Exercise –
Before you reproduce the entries that follow, strip out any image they contain and keep the rest exact.

[Start of section]

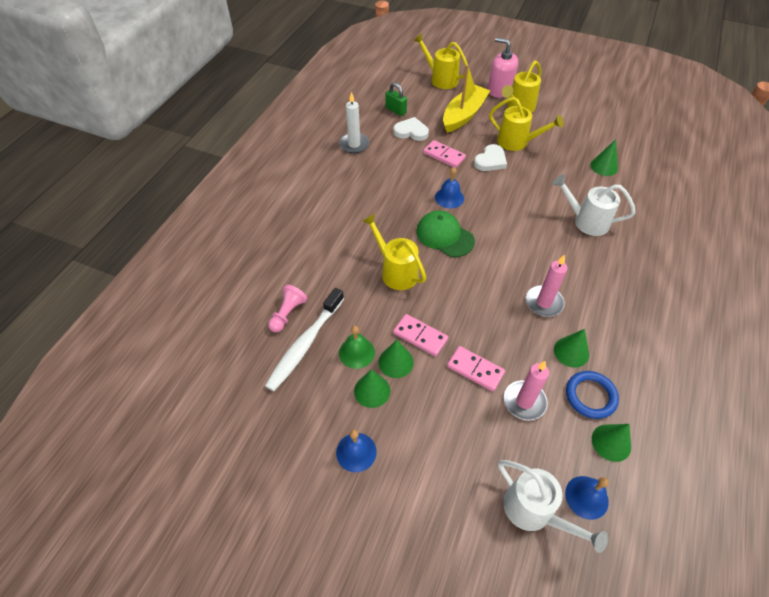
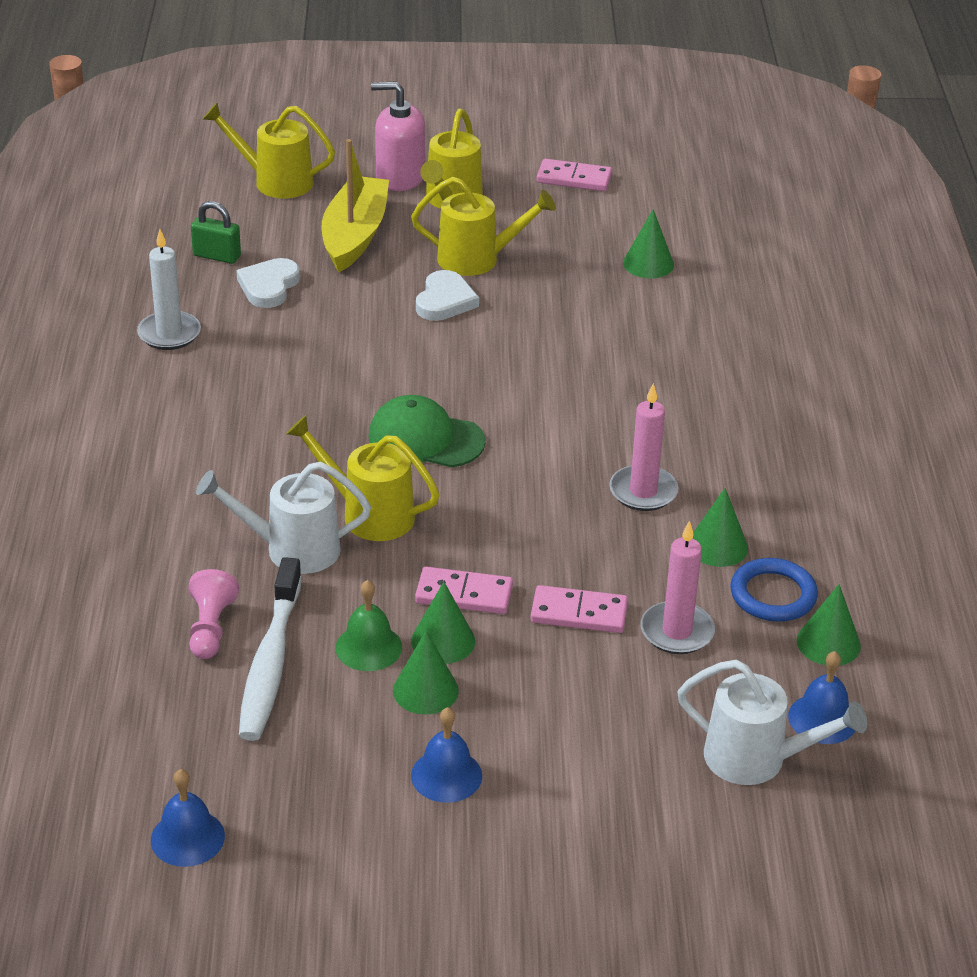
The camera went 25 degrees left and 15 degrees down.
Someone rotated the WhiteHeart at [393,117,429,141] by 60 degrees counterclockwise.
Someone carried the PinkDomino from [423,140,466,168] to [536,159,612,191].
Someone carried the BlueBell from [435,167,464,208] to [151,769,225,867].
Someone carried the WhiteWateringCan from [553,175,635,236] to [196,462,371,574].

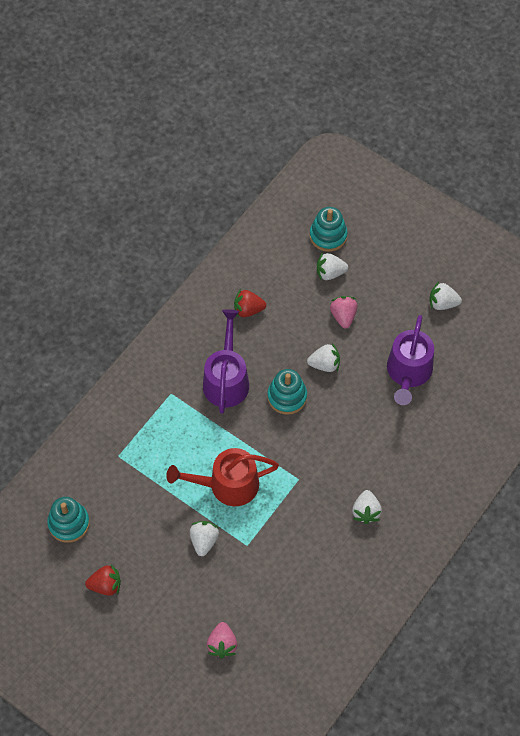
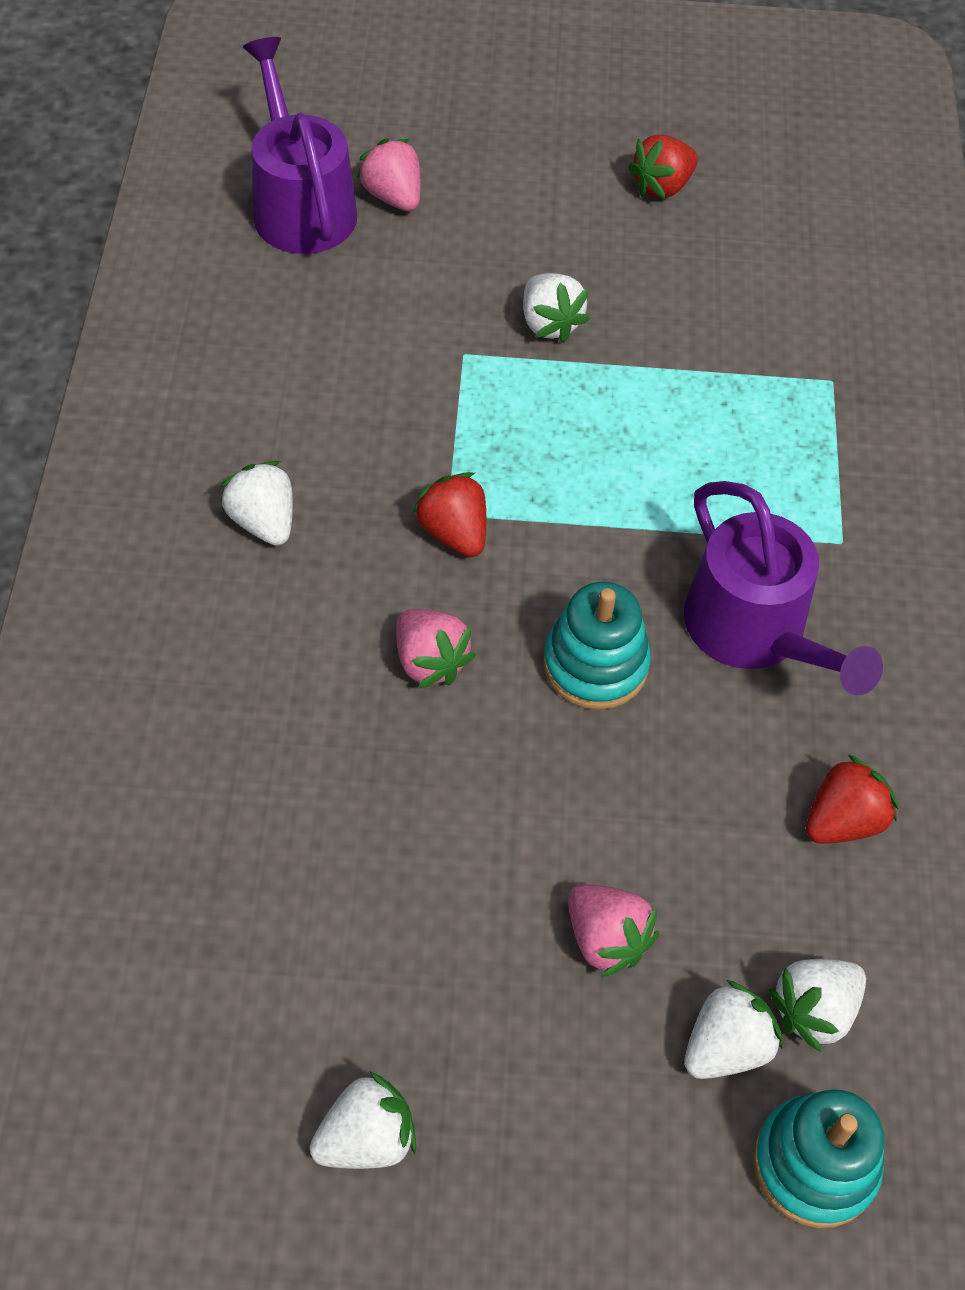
The camera went 145 degrees right and 5 degrees down.
Someone carried the PurpleWateringCan from [387,315,434,405] to [243,37,357,254].
Someone carried the WhiteStrawberry from [307,343,340,372] to [768,959,866,1052].
Someone took away the RedWateringCan at [166,448,279,506].
Someone took away the TurquoiseStackingToy at [47,497,90,543].
Someone put down the RedStrawberry at [413,472,486,557].
Someone put down the PinkStrawberry at [396,609,476,689].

[End of section]

Answer section –
The camera went 25 degrees left and 15 degrees down.
Someone rotated the WhiteHeart at [393,117,429,141] by 60 degrees counterclockwise.
Someone carried the PinkDomino from [423,140,466,168] to [536,159,612,191].
Someone carried the BlueBell from [435,167,464,208] to [151,769,225,867].
Someone carried the WhiteWateringCan from [553,175,635,236] to [196,462,371,574].

The camera went 145 degrees right and 5 degrees down.
Someone carried the PurpleWateringCan from [387,315,434,405] to [243,37,357,254].
Someone carried the WhiteStrawberry from [307,343,340,372] to [768,959,866,1052].
Someone took away the RedWateringCan at [166,448,279,506].
Someone took away the TurquoiseStackingToy at [47,497,90,543].
Someone put down the RedStrawberry at [413,472,486,557].
Someone put down the PinkStrawberry at [396,609,476,689].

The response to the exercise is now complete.